#### DATA EXTRACT:
>>>
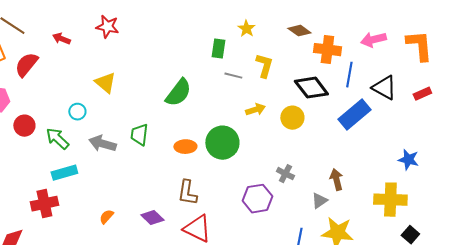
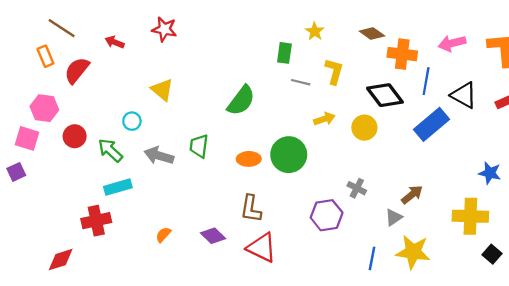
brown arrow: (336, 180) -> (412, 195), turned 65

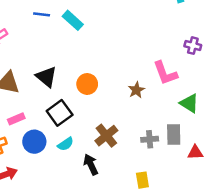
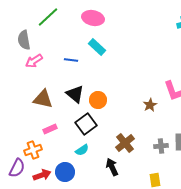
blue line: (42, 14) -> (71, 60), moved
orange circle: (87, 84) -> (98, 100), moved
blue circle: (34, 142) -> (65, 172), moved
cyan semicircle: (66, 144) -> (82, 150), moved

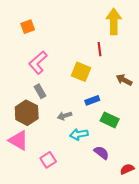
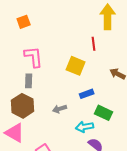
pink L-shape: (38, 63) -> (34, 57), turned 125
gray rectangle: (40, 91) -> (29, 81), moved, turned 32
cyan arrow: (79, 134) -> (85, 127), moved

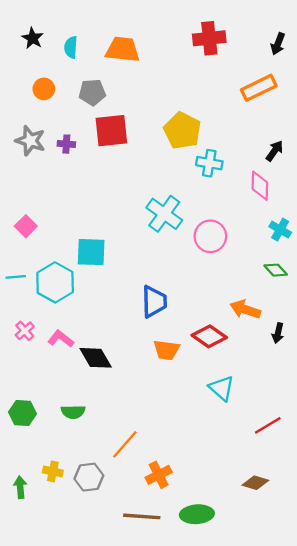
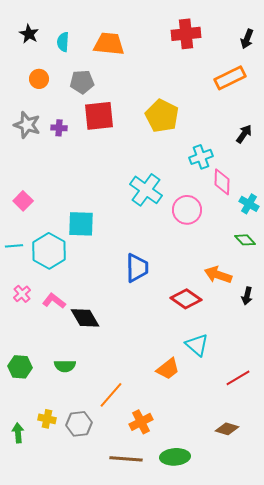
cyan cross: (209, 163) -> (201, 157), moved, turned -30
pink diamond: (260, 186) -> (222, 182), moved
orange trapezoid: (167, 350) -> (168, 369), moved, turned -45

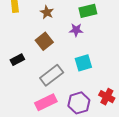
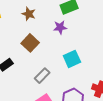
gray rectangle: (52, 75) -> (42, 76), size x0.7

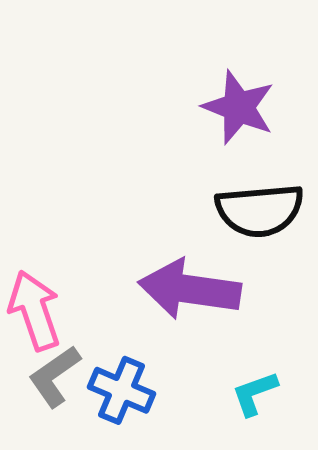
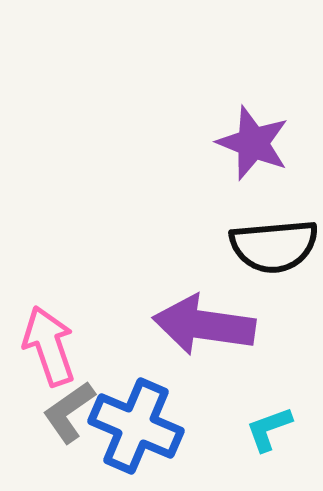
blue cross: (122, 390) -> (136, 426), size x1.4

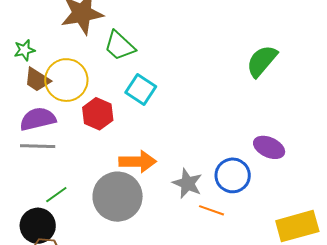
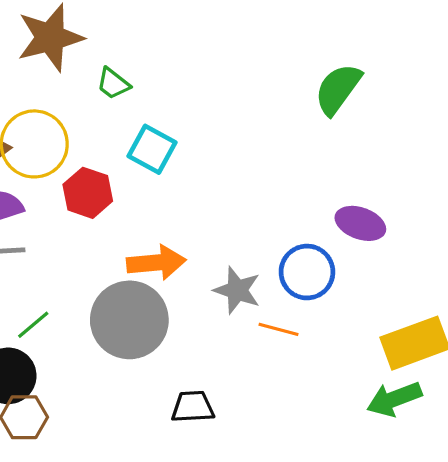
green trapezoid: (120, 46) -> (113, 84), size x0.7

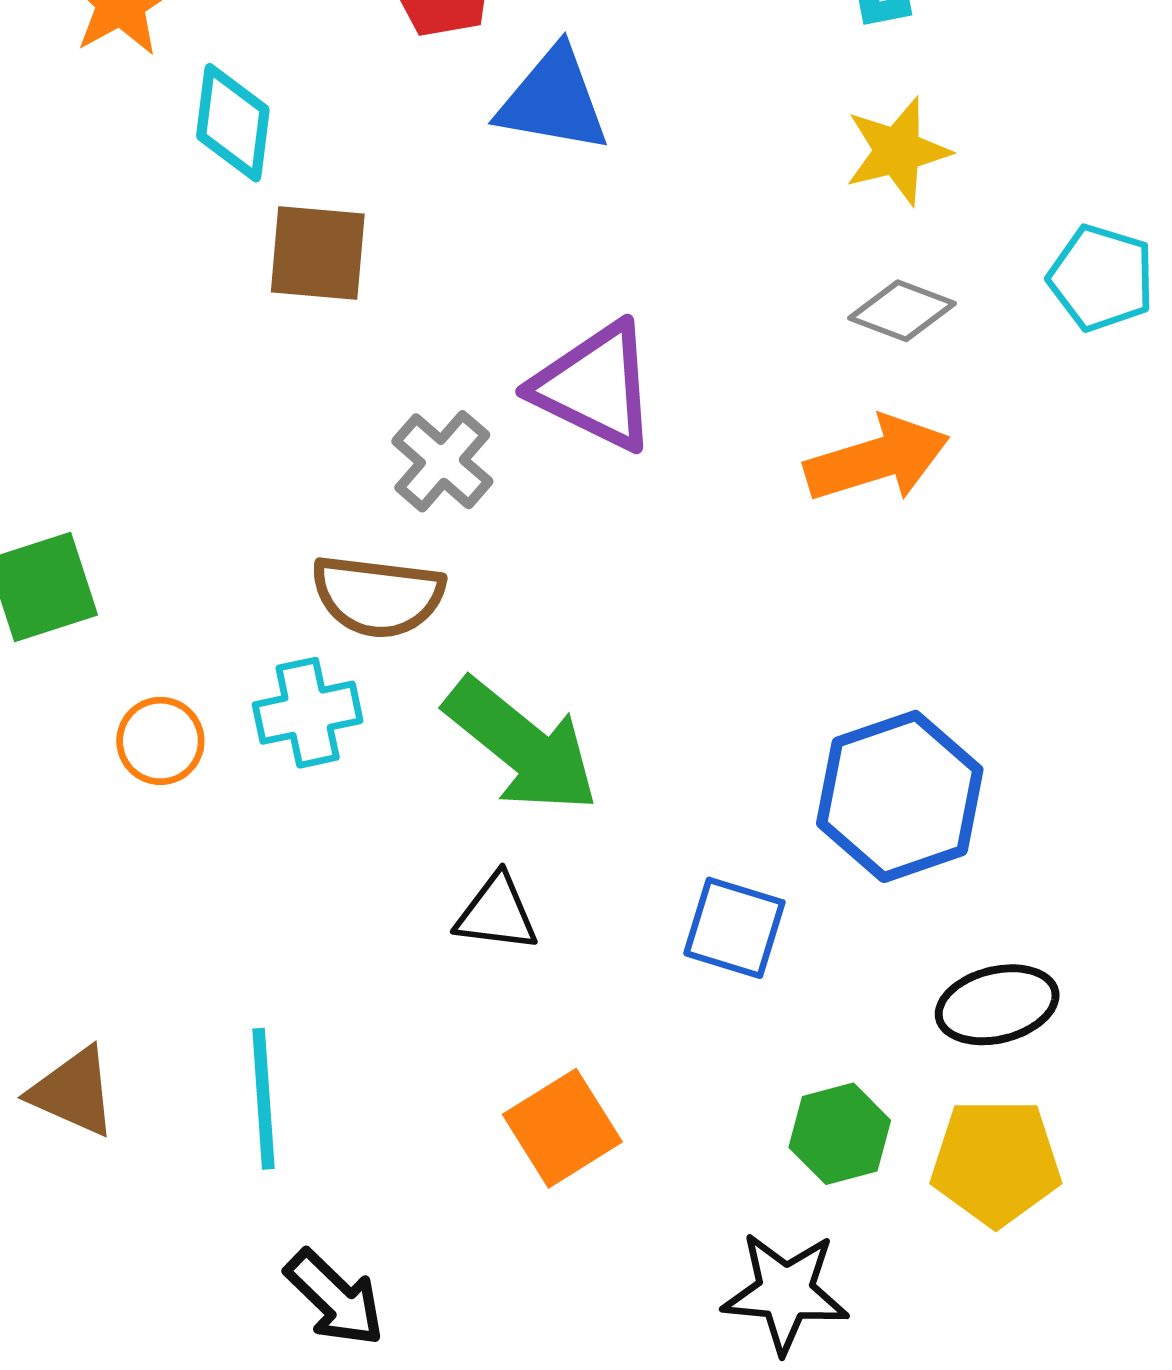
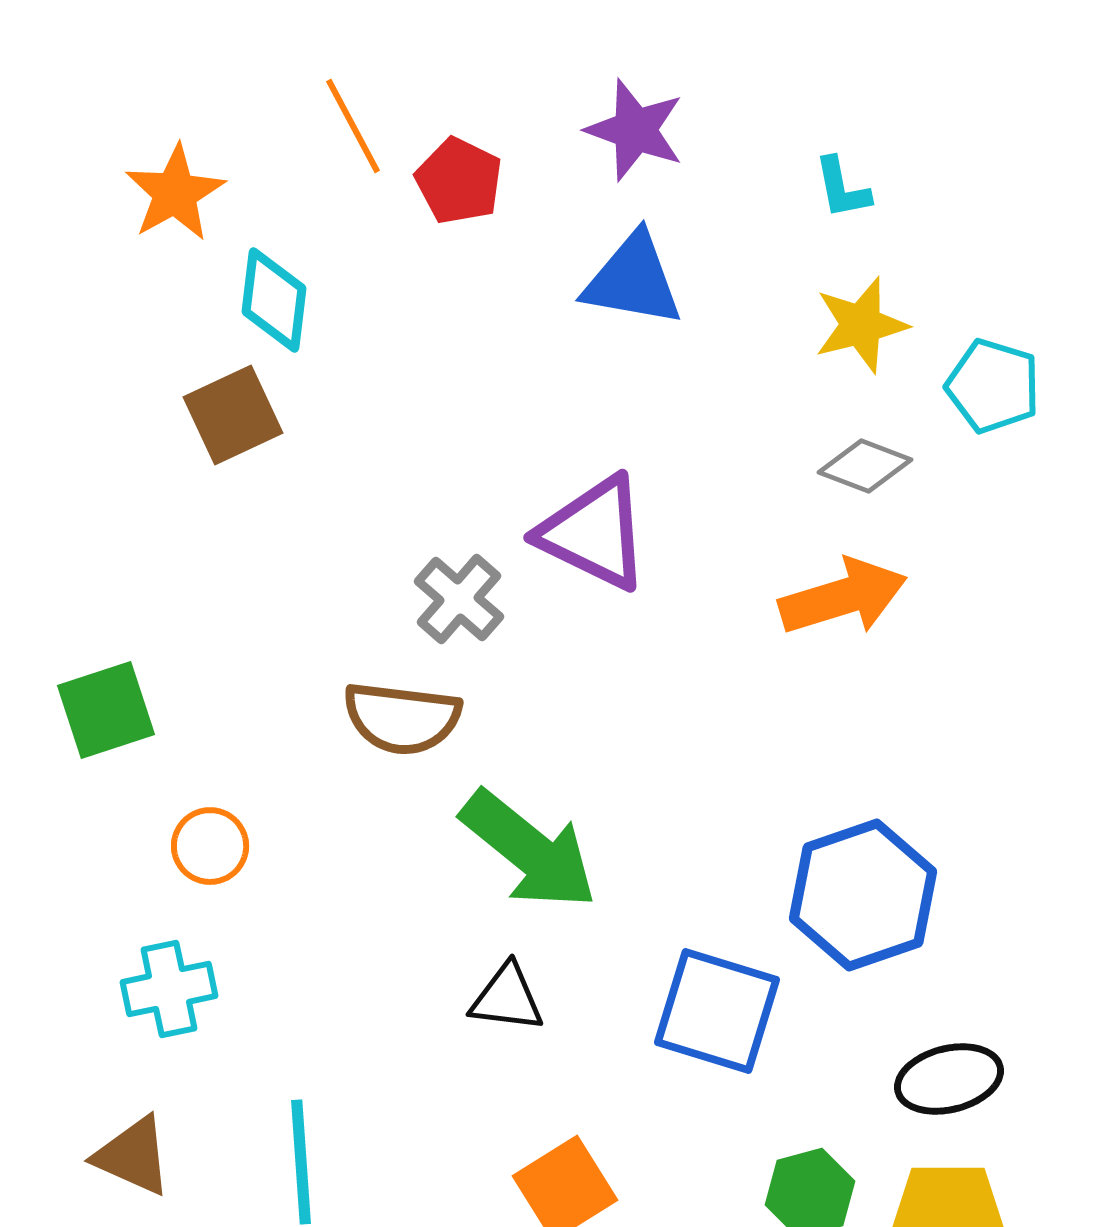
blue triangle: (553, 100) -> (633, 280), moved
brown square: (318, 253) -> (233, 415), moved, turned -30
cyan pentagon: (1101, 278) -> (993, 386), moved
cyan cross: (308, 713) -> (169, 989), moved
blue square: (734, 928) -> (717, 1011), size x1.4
<<<
#### ACTIVITY:
Beginning with the line with "gray rectangle: (40, 91)", repeat the entries above exactly, up to and including the last line, leaving out pictures.

#### FINISHED TASK:
gray rectangle: (40, 91) -> (29, 81), moved, turned 32
cyan arrow: (79, 134) -> (85, 127), moved

cyan cross: (209, 163) -> (201, 157), moved, turned -30
pink diamond: (260, 186) -> (222, 182), moved
orange trapezoid: (167, 350) -> (168, 369), moved, turned -45

gray rectangle: (52, 75) -> (42, 76), size x0.7

blue cross: (122, 390) -> (136, 426), size x1.4

green trapezoid: (120, 46) -> (113, 84), size x0.7

blue triangle: (553, 100) -> (633, 280), moved
brown square: (318, 253) -> (233, 415), moved, turned -30
cyan pentagon: (1101, 278) -> (993, 386), moved
cyan cross: (308, 713) -> (169, 989), moved
blue square: (734, 928) -> (717, 1011), size x1.4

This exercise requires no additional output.